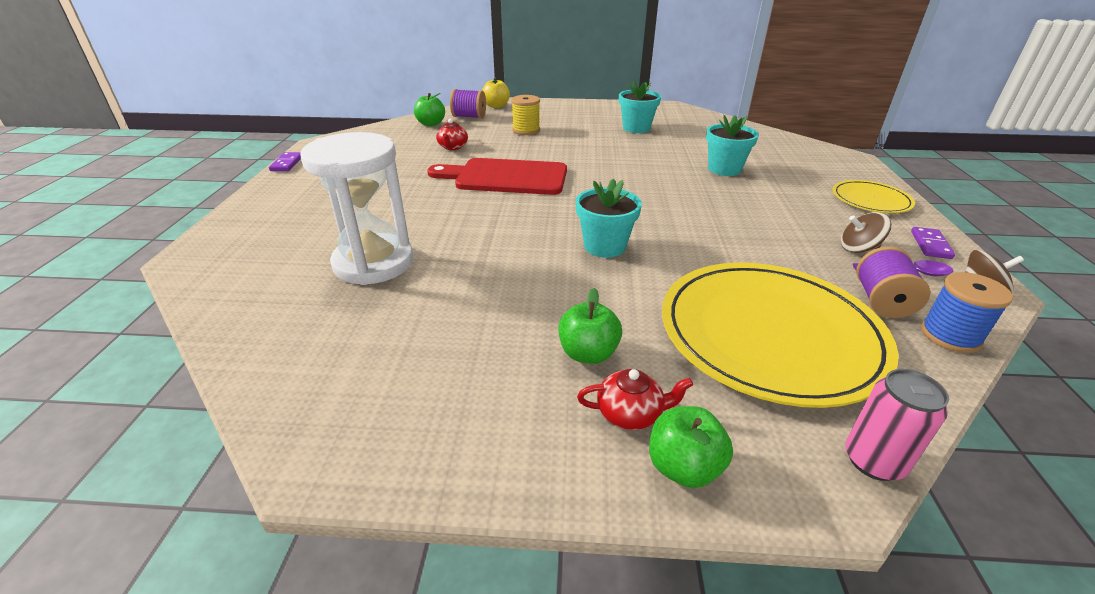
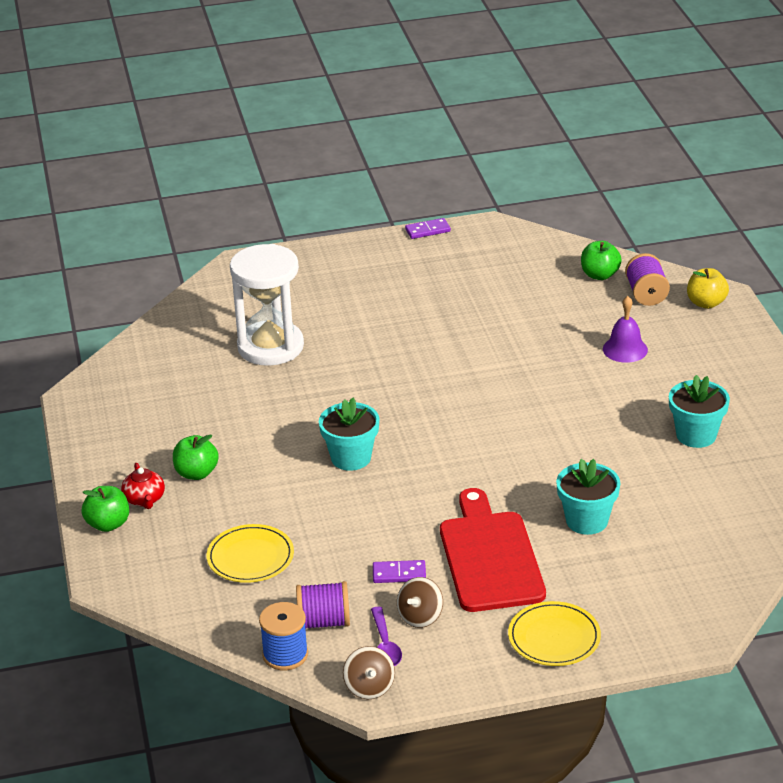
camera: 75 degrees right, 0 degrees up
red cutting board [427,158,567,195] -> red cutting board moved to [440,488,546,612]
red teapot [436,119,468,150] -> none
yellow spool [511,95,540,135] -> purple bell [603,296,648,363]
yellow plate [662,262,898,408] -> yellow plate [206,524,294,583], size x0.50
brown spinning top [841,212,891,253] -> brown spinning top turned 135 degrees counterclockwise [397,577,443,628]
pink can [845,369,949,481] -> none
purple domino [911,227,955,259] -> purple domino moved to [373,560,426,583]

=-=-=-=-=

### Problem statement
Where the string "purple" appears in a line of the listing, copy that line.

### Response to this task
yellow spool [511,95,540,135] -> purple bell [603,296,648,363]
purple domino [911,227,955,259] -> purple domino moved to [373,560,426,583]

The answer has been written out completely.